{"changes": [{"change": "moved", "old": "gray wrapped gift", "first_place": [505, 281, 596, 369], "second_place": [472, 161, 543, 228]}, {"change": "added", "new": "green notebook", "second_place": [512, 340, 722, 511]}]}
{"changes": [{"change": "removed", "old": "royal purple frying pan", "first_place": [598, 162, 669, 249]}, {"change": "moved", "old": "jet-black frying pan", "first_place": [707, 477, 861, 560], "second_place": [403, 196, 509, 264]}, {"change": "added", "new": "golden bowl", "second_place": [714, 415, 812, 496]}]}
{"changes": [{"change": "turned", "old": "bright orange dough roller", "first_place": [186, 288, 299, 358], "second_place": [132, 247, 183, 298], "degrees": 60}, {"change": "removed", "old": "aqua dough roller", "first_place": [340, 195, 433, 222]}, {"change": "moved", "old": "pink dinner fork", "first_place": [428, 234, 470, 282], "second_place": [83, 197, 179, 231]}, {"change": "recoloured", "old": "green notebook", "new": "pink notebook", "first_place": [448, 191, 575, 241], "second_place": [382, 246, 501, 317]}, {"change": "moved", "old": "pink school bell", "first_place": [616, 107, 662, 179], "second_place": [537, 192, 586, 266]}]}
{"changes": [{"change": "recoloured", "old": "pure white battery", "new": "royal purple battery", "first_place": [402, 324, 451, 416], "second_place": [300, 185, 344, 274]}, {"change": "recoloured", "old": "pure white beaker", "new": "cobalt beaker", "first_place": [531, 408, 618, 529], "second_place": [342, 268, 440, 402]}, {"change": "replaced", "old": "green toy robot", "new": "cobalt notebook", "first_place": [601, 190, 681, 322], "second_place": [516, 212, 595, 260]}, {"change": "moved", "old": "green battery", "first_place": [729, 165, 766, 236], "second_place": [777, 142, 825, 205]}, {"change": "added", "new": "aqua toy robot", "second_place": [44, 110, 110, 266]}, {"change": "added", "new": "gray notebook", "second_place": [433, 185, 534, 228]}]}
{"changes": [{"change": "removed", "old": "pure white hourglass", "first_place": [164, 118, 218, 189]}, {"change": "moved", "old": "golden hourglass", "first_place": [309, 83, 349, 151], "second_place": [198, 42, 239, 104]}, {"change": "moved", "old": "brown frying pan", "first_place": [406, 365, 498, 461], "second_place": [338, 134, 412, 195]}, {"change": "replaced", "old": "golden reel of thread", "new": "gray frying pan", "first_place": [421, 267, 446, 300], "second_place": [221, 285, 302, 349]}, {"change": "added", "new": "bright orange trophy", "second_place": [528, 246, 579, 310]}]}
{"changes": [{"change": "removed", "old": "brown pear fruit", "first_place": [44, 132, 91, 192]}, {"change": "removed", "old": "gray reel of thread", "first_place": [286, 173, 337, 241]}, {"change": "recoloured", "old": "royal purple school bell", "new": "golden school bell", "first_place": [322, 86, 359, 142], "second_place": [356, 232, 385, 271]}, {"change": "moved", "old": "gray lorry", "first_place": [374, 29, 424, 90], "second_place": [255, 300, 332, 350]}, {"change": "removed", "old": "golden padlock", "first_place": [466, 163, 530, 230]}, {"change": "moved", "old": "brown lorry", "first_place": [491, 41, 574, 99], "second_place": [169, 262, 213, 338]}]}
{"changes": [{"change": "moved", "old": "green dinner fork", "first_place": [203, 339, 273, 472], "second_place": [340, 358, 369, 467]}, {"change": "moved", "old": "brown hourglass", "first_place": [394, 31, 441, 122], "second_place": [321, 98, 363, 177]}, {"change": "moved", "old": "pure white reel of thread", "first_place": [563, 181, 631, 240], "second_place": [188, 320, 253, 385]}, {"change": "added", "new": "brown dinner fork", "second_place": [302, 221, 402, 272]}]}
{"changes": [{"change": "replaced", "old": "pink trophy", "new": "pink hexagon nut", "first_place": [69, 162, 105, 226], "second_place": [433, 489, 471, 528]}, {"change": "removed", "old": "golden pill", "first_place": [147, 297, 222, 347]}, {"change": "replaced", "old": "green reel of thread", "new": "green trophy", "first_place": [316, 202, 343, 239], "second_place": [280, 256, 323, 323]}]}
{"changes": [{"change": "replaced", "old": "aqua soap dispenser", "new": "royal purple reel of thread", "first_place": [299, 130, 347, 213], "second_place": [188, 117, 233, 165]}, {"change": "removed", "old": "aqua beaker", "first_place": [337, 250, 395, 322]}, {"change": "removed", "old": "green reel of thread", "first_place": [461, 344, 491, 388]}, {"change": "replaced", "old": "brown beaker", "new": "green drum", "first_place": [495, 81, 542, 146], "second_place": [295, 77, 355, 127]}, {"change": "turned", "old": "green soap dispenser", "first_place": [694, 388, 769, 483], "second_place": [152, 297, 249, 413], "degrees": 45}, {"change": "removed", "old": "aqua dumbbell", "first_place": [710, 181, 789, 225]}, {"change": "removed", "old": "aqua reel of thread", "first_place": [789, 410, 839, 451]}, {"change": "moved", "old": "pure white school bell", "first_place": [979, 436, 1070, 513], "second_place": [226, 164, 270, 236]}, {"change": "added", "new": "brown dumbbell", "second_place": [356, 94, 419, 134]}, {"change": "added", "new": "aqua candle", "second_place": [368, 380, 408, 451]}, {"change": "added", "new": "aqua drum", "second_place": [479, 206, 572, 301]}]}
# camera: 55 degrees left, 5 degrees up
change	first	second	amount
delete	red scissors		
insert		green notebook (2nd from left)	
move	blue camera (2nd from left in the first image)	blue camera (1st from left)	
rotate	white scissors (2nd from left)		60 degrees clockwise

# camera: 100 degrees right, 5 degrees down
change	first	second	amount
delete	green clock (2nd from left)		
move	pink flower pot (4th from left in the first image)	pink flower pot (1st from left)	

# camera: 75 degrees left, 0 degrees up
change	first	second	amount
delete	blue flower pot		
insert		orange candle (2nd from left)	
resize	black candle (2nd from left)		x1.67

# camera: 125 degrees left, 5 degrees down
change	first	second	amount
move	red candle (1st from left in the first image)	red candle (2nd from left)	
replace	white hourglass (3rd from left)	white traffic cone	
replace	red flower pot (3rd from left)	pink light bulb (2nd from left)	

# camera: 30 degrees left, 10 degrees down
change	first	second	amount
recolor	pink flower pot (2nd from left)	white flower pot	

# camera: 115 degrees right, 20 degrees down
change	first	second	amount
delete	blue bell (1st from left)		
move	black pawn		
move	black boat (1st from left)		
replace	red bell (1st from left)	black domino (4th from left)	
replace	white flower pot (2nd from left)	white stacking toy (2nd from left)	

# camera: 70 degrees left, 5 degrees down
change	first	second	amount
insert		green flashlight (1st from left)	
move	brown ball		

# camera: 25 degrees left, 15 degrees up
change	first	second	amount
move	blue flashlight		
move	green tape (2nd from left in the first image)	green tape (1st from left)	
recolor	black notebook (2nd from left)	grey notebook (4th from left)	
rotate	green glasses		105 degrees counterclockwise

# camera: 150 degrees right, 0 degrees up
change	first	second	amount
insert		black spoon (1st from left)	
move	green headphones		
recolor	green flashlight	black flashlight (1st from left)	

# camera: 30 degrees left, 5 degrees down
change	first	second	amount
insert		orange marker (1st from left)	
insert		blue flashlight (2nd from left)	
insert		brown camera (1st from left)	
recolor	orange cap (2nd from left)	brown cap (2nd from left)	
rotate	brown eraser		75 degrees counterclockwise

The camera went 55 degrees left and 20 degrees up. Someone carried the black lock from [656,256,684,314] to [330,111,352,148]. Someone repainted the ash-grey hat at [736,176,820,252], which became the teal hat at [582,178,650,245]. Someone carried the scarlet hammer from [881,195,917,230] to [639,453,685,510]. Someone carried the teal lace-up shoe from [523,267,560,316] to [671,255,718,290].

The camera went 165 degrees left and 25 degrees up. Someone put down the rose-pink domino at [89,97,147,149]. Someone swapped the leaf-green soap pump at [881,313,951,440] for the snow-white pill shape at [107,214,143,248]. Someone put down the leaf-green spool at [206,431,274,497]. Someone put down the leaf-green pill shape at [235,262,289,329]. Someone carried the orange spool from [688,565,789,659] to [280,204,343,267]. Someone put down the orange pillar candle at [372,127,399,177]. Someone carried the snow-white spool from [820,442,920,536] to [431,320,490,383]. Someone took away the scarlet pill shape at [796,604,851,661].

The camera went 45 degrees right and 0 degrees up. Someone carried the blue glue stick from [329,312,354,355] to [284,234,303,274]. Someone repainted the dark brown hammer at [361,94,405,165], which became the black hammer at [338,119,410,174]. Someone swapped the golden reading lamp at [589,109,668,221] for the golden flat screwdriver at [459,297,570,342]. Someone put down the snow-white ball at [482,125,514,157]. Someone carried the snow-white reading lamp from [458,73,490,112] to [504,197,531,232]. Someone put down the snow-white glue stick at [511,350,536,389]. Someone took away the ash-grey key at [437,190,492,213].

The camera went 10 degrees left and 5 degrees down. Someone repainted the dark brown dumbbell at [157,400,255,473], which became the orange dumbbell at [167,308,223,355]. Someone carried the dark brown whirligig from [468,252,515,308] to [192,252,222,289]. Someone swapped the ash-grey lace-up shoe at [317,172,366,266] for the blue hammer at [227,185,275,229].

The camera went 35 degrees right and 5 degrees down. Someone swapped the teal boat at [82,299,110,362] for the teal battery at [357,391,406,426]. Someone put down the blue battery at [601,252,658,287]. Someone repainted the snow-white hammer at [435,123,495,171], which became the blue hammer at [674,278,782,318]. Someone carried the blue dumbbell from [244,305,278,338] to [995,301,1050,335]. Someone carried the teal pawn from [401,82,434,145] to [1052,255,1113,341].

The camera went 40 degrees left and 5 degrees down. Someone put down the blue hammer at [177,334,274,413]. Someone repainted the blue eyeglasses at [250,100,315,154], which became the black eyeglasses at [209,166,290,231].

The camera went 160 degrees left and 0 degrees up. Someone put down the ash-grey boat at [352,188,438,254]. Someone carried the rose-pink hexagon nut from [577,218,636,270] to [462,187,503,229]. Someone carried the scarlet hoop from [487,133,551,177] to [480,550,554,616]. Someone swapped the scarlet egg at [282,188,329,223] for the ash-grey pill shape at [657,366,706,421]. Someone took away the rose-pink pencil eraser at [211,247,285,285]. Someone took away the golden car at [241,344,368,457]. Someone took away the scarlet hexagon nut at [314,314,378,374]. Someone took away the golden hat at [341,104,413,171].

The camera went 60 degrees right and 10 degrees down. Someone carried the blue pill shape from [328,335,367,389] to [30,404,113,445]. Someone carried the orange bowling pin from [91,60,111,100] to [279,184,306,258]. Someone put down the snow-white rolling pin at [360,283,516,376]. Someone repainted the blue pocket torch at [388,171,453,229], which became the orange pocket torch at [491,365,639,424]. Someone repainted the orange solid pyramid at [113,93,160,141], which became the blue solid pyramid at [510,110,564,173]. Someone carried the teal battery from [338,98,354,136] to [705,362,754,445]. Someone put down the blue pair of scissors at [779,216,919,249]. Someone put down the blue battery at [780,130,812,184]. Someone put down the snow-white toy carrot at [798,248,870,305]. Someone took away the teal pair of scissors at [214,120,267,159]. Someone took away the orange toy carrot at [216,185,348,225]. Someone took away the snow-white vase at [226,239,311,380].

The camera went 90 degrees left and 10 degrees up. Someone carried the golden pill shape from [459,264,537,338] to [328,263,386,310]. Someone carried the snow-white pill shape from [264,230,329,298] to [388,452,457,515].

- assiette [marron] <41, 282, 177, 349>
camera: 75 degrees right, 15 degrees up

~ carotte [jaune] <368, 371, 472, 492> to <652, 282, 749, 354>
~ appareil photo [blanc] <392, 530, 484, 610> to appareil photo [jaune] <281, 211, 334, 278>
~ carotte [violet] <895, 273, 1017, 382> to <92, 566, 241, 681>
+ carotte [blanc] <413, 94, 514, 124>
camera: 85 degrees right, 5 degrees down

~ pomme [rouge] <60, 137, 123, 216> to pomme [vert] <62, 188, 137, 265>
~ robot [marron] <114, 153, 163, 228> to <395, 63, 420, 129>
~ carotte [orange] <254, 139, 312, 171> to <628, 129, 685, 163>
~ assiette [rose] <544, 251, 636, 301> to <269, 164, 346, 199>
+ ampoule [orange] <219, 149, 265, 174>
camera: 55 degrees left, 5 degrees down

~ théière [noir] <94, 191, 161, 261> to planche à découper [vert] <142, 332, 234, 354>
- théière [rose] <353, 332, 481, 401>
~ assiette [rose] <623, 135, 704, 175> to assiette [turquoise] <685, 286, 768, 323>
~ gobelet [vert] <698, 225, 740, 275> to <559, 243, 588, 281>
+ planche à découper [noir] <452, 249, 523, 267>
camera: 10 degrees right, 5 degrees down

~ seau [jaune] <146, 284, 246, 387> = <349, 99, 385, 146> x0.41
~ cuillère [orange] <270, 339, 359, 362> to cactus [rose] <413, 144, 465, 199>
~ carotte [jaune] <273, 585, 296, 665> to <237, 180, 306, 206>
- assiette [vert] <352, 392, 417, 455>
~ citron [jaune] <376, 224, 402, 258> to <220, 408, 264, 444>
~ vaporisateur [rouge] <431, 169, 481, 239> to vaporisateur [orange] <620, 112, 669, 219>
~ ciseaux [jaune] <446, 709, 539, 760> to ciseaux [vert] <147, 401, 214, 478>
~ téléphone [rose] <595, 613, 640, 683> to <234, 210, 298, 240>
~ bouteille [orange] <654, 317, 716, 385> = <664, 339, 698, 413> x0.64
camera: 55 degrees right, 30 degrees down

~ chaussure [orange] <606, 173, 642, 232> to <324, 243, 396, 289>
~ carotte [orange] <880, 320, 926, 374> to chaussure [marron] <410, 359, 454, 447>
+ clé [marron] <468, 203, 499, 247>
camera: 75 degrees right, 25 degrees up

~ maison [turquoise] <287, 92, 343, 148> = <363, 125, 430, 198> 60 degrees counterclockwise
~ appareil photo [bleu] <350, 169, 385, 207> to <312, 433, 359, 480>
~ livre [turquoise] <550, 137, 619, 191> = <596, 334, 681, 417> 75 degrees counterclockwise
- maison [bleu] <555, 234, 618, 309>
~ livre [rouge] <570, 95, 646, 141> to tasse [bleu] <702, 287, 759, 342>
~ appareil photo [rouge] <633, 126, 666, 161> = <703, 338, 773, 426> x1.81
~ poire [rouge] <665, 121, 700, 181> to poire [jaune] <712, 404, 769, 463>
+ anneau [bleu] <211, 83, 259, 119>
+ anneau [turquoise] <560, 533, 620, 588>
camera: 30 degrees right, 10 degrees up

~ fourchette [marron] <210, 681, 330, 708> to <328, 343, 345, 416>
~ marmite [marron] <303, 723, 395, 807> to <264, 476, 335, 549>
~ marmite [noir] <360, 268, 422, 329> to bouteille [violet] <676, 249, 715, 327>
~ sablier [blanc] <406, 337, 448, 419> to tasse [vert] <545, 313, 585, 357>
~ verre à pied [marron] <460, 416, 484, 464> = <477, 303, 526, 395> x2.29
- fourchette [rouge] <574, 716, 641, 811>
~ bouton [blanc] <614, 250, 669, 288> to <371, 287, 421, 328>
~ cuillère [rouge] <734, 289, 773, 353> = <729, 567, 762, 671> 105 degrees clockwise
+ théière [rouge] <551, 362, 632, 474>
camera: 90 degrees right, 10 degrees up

========================================================================

• _TASK STATEMENT_
Show the lines of the listing above with "counterclockwise".

• _SOLUTION BELOW_
rotate	green glasses		105 degrees counterclockwise
rotate	brown eraser		75 degrees counterclockwise
~ maison [turquoise] <287, 92, 343, 148> = <363, 125, 430, 198> 60 degrees counterclockwise
~ livre [turquoise] <550, 137, 619, 191> = <596, 334, 681, 417> 75 degrees counterclockwise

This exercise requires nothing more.